Stated task: Please reproduce the following material line for line, with every character unchanged, and leave the pictures out of your answer.

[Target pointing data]
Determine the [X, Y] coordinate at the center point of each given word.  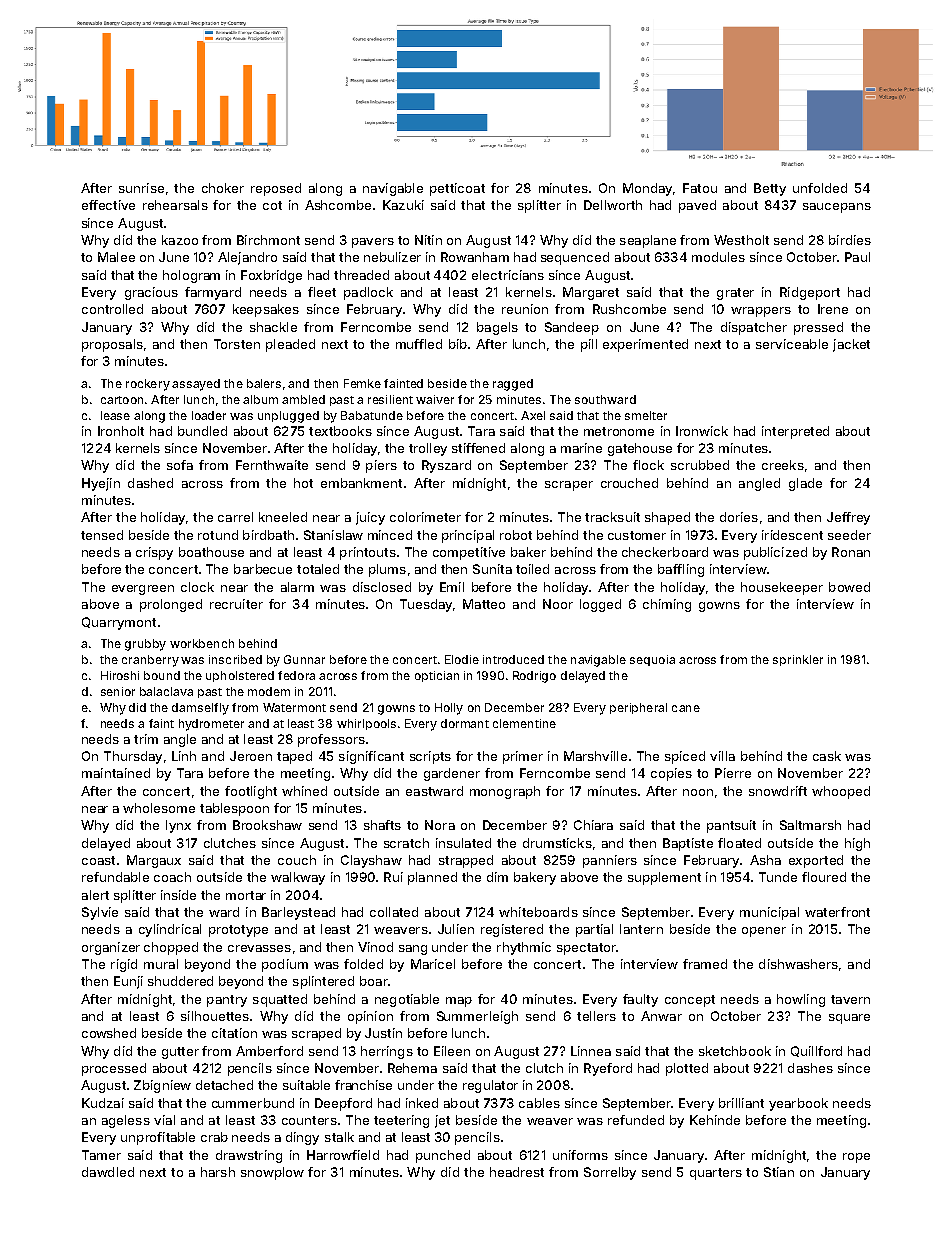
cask [827, 756]
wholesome [159, 808]
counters [309, 1120]
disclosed [382, 587]
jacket [851, 345]
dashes [810, 1068]
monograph [505, 792]
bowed [849, 587]
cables [539, 1103]
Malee [116, 257]
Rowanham [475, 257]
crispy [154, 553]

Solution to this task:
Determine the [X, Y] coordinate at the center point of each given word.  
cask [827, 756]
wholesome [159, 808]
counters [309, 1120]
disclosed [382, 587]
jacket [851, 345]
dashes [810, 1068]
monograph [505, 792]
bowed [849, 587]
cables [539, 1103]
Malee [116, 257]
Rowanham [475, 257]
crispy [154, 553]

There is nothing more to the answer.